--- About this task ---
Out of the material that follows, write out exactly the lines from the line with "grey (339, 251)" to the line with "blue (615, 422)", both ends included, and no others.

--- Data ---
----------

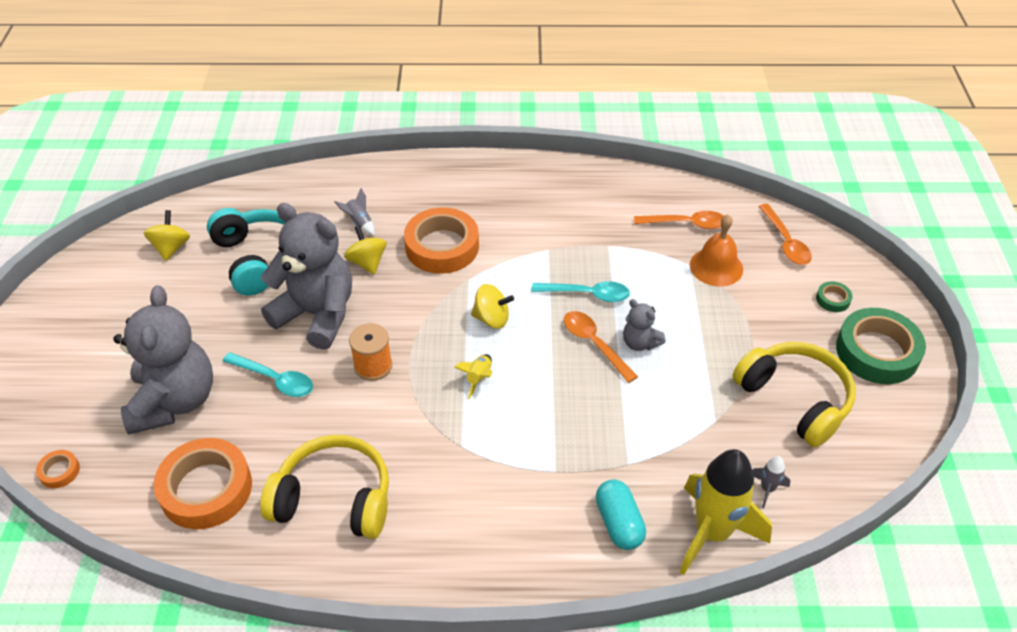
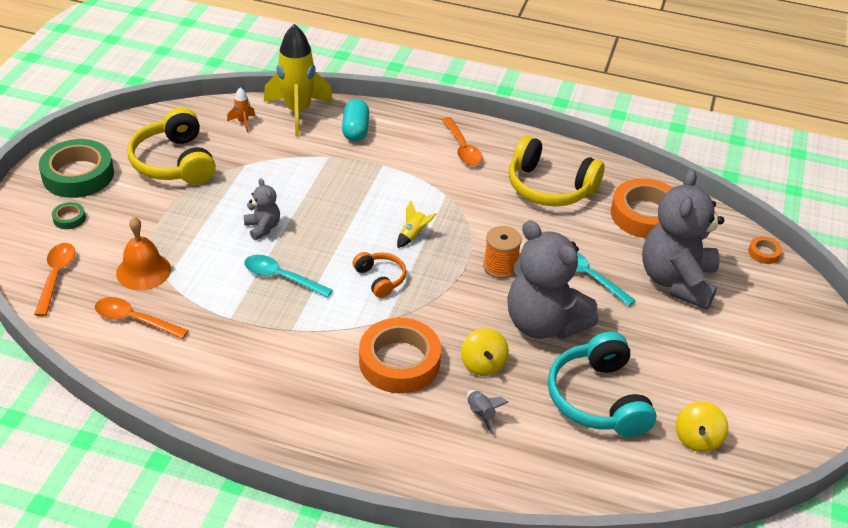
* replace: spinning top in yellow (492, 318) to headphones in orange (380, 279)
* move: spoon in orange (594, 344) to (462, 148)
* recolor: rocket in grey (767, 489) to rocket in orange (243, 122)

----------

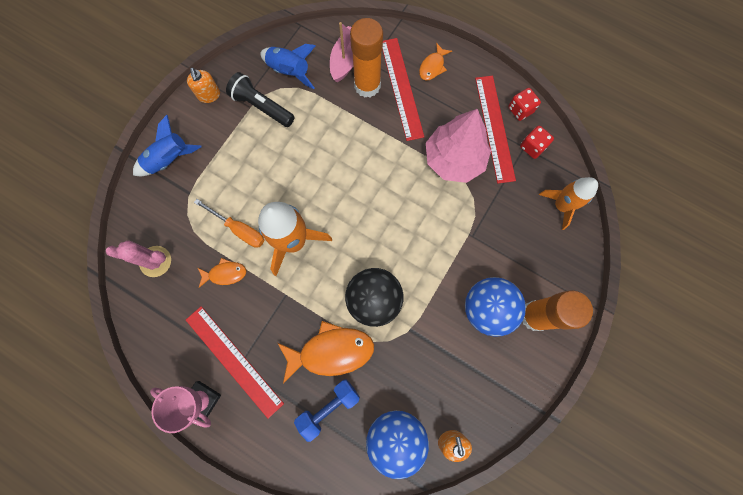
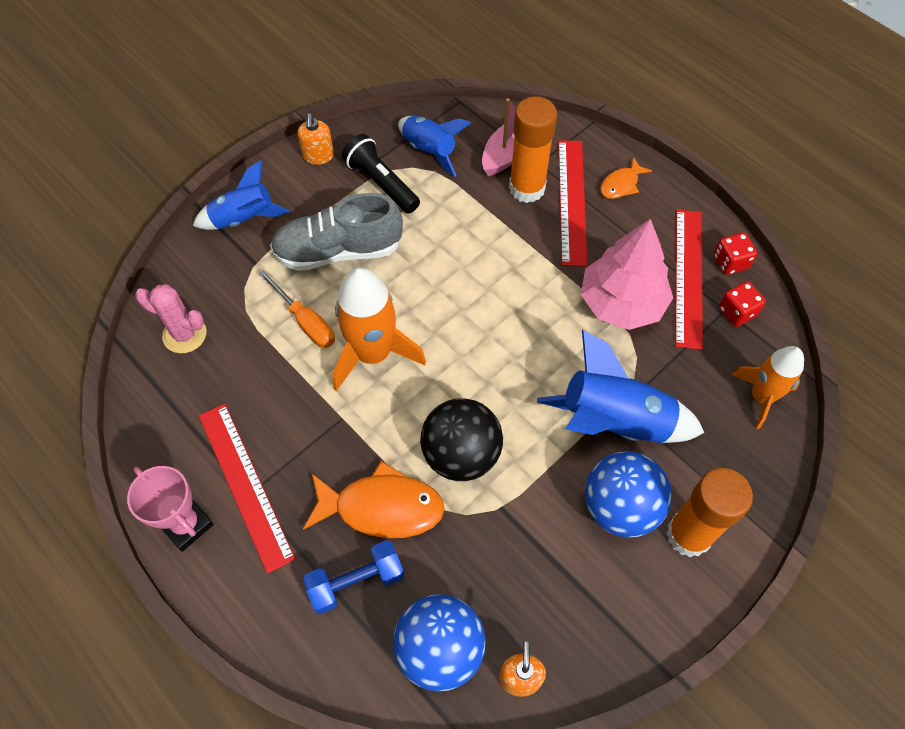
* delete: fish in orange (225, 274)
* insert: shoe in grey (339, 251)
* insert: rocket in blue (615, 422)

----------

--- Finished exercise ---
* insert: shoe in grey (339, 251)
* insert: rocket in blue (615, 422)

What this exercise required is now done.